* _Stored data_
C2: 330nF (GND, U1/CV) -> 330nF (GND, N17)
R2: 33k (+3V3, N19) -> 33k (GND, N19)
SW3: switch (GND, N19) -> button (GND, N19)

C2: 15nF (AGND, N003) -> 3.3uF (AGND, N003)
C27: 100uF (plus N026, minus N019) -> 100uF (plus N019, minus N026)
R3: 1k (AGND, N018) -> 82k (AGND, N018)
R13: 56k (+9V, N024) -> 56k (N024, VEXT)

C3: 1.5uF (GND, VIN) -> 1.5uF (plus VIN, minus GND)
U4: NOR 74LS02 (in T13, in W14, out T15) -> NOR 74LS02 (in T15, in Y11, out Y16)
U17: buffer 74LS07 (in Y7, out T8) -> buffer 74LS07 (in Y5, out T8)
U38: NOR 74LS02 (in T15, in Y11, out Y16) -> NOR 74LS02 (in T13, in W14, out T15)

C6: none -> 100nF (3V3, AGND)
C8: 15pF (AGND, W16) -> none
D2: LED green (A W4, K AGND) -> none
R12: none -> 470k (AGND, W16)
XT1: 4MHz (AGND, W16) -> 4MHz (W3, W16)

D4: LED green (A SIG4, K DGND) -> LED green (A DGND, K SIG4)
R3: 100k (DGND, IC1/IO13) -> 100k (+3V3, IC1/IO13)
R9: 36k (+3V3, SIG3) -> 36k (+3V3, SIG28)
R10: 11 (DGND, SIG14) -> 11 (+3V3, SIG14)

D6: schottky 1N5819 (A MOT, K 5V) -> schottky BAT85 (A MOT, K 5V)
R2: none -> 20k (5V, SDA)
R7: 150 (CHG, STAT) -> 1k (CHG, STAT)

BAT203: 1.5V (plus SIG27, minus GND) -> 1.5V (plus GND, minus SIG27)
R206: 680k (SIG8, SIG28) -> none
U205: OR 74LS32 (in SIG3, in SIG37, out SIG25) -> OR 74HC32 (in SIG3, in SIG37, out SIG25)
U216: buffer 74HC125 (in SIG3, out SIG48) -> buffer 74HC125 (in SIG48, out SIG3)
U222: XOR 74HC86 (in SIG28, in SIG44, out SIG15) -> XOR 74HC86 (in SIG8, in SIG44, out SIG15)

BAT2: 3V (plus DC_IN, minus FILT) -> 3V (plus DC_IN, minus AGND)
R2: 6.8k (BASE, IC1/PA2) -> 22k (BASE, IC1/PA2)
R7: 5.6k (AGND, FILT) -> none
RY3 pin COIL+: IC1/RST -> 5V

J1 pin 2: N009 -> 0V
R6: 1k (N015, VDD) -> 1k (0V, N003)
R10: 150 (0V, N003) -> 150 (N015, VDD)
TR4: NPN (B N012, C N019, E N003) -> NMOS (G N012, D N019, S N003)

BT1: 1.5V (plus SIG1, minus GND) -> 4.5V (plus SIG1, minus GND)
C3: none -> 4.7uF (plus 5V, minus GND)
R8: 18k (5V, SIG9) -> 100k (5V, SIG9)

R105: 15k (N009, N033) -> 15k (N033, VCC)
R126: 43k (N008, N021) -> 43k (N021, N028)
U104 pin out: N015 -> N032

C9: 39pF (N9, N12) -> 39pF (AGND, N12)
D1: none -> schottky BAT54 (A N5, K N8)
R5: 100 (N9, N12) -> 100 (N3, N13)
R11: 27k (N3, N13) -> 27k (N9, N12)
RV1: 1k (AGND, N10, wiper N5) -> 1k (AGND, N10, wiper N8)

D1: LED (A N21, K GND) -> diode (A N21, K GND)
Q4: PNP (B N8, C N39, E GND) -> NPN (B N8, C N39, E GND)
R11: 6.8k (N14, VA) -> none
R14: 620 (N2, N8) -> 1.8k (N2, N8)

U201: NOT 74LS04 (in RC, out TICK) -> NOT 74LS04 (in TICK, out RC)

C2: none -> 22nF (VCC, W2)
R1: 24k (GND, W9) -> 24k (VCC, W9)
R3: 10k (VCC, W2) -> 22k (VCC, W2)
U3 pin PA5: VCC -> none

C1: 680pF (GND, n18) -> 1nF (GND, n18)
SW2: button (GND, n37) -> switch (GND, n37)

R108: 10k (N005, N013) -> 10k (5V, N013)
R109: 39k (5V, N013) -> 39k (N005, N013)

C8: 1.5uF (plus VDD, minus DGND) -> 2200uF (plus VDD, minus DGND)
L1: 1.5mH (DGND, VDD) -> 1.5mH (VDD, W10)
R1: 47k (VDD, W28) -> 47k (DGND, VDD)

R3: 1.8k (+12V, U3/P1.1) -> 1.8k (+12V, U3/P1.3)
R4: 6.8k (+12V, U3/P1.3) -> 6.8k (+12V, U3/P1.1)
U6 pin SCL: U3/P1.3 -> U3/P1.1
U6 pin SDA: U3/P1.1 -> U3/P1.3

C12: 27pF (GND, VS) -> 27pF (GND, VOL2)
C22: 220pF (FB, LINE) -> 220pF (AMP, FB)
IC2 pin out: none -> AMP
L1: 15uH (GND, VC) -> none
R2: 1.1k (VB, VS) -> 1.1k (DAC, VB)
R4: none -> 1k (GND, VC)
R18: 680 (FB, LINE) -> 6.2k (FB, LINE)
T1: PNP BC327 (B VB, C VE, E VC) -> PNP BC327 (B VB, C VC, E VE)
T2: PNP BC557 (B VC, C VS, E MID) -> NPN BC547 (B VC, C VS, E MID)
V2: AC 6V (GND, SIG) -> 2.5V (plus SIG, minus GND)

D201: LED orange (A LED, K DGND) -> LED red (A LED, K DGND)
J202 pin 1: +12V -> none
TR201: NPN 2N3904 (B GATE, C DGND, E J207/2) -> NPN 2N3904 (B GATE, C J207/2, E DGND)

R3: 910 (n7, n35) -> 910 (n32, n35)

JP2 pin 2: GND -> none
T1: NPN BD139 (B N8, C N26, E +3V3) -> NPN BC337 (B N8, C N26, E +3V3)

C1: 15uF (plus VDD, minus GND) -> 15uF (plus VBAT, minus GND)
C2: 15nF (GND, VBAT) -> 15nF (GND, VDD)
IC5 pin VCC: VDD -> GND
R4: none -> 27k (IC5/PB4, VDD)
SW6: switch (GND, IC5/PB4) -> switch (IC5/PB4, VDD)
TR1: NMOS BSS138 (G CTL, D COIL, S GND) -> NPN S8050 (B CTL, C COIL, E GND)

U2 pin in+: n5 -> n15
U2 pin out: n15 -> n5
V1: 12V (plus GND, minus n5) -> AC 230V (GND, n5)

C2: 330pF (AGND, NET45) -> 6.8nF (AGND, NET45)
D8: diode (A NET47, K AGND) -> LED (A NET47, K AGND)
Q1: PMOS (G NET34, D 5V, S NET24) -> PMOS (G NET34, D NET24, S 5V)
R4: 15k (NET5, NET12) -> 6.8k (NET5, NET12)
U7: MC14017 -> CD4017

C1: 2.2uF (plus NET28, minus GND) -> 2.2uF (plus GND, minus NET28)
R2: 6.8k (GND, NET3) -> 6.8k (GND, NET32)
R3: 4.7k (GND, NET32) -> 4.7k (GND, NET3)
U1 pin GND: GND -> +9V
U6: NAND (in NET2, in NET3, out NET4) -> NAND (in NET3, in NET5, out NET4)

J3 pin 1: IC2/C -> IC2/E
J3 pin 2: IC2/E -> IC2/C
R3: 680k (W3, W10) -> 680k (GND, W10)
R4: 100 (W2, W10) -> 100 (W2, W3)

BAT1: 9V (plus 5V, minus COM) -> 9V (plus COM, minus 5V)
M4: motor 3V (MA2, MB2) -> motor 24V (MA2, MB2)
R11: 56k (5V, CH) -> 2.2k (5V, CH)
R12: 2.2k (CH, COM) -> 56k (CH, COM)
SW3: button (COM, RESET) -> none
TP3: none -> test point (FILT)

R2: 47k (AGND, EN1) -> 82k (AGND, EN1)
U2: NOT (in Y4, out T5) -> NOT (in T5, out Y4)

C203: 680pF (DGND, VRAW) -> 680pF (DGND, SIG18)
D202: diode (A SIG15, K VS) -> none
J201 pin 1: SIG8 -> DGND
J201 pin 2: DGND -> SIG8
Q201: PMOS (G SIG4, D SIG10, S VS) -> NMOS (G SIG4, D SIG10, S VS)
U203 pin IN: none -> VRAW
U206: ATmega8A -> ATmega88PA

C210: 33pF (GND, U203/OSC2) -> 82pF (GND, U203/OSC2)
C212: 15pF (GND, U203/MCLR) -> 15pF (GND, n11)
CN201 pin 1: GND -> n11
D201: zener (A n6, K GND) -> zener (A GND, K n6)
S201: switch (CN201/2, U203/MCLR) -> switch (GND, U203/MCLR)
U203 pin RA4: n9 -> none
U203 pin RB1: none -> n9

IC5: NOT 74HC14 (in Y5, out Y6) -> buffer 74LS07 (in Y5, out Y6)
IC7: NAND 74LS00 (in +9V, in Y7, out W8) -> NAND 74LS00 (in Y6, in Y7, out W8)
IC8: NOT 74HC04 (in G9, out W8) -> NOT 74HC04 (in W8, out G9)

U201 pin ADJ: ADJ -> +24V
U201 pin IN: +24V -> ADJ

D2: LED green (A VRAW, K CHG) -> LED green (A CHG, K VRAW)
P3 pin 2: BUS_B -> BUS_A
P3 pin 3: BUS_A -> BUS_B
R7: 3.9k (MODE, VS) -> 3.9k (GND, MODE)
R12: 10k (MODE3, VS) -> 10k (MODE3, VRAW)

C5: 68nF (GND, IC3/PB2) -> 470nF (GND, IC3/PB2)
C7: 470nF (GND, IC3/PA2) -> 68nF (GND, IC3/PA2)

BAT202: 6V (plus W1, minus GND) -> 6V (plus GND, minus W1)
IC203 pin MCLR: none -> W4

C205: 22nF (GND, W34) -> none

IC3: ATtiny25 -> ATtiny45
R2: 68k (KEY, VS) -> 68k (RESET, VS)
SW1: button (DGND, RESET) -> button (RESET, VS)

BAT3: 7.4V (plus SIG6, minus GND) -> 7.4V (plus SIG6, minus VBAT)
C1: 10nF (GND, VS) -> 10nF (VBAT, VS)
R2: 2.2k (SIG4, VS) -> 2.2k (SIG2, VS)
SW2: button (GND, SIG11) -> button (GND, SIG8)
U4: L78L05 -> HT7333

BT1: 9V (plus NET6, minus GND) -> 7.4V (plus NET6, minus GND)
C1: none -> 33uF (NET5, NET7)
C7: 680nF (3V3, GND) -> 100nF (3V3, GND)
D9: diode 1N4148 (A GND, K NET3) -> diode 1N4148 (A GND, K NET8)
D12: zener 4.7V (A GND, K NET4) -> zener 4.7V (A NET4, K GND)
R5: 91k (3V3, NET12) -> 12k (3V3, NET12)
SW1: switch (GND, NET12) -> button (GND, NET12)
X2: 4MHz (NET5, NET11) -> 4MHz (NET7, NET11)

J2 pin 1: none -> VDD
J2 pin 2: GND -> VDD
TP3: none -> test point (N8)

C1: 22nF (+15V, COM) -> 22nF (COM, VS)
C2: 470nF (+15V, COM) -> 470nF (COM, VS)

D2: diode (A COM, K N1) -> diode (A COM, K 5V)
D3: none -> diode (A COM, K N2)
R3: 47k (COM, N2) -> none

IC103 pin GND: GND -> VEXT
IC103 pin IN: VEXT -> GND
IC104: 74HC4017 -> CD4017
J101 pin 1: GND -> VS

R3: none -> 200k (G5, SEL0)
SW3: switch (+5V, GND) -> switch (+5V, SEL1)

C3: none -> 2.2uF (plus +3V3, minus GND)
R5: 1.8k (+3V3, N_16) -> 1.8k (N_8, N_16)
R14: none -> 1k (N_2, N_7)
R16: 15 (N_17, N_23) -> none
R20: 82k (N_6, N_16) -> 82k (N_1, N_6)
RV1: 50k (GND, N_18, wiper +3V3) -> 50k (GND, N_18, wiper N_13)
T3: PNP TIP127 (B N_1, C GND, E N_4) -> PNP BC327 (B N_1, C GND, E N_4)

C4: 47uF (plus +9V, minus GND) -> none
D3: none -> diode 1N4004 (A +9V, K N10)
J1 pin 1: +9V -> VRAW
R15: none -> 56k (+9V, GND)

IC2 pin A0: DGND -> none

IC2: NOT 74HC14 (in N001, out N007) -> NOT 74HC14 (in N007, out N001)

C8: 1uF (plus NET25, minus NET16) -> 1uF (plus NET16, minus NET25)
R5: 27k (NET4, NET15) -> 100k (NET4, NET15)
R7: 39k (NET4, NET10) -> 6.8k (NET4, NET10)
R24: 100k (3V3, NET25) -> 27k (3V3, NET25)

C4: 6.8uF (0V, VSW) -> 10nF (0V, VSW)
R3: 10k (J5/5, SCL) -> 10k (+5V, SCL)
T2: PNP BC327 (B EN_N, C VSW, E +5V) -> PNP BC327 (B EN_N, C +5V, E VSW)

* _Task goal_
Filter the entries and copy out every line with the word "point".

* _Expected answer_
TP3: none -> test point (FILT)
TP3: none -> test point (N8)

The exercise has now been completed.